TASK MATERIAL:
####################

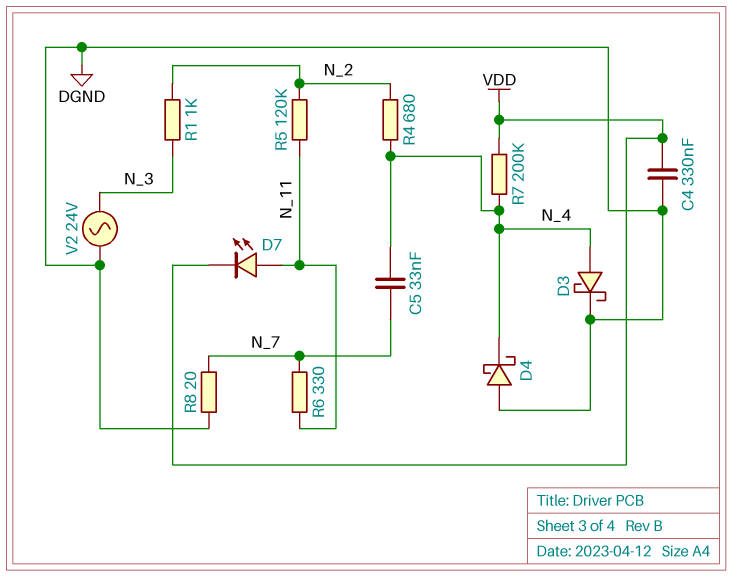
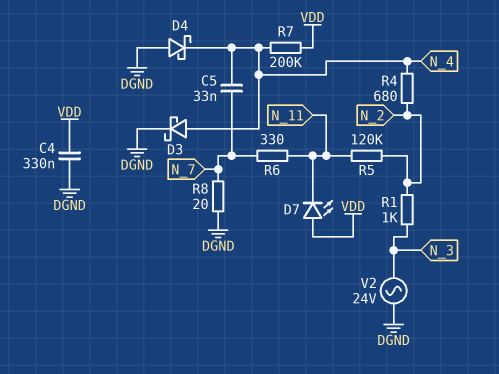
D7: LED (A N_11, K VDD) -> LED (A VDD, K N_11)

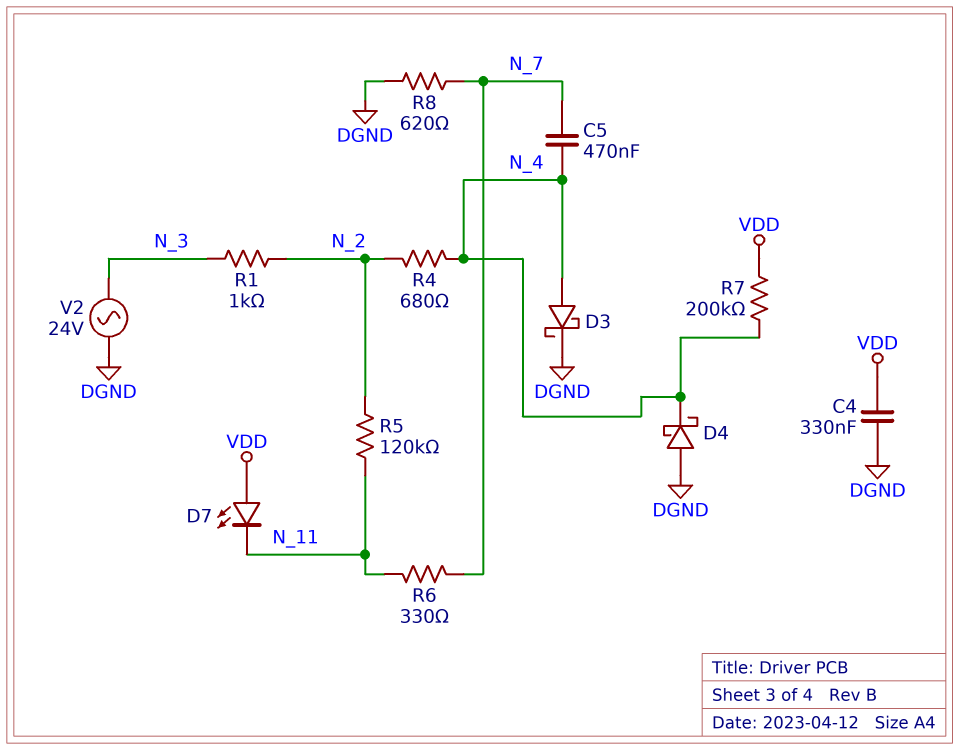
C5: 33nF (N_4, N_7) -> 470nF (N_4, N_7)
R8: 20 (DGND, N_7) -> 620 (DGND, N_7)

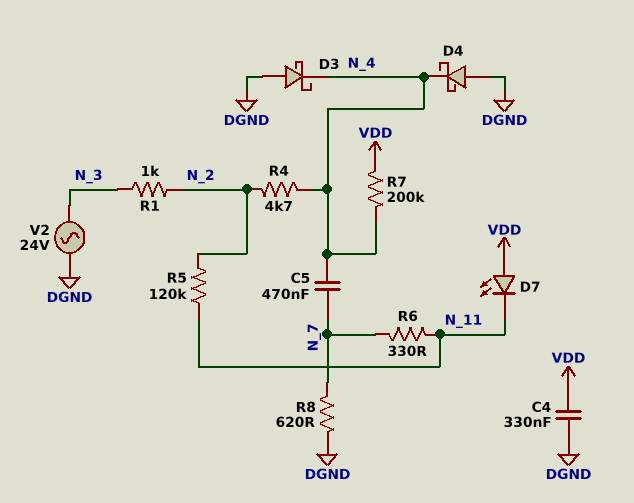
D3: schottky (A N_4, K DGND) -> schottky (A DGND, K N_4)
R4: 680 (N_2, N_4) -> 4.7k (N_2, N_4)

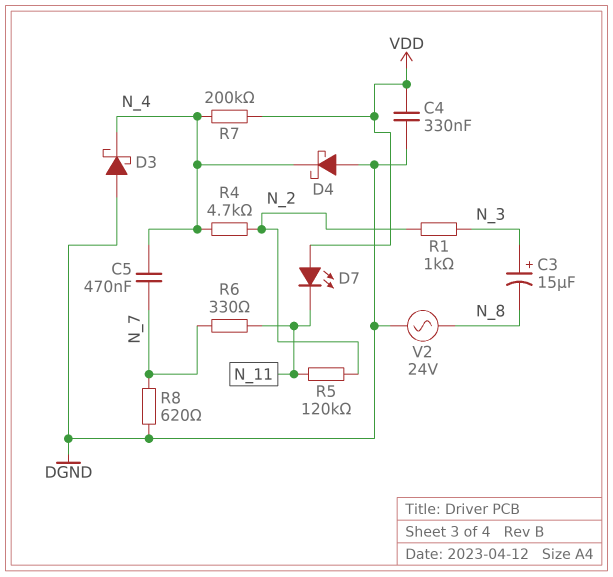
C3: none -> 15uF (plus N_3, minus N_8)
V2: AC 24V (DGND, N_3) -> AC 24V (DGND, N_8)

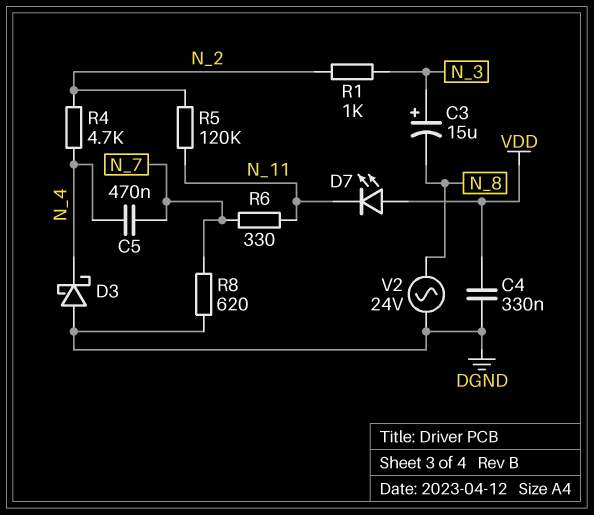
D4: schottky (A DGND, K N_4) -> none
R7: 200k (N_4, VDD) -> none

####################

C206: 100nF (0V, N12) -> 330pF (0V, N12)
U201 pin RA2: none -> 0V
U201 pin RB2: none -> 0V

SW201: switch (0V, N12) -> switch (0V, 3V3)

####################

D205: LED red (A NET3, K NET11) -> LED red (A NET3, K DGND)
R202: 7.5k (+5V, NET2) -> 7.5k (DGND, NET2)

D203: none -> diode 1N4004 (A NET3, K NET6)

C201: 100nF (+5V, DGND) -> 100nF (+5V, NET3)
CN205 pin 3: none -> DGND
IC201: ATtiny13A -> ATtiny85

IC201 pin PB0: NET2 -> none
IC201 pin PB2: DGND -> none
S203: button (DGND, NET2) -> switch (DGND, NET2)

####################

YOUR TASK:
Set down, exactly as they stand above, the lines starting with the line with "R202: 7.5k (+5V, NET2) -> 7.5k (DGND, NET2)" and going on through the line with "S203: button (DGND, NET2)", and no others.

TASK RESPONSE:
R202: 7.5k (+5V, NET2) -> 7.5k (DGND, NET2)

D203: none -> diode 1N4004 (A NET3, K NET6)

C201: 100nF (+5V, DGND) -> 100nF (+5V, NET3)
CN205 pin 3: none -> DGND
IC201: ATtiny13A -> ATtiny85

IC201 pin PB0: NET2 -> none
IC201 pin PB2: DGND -> none
S203: button (DGND, NET2) -> switch (DGND, NET2)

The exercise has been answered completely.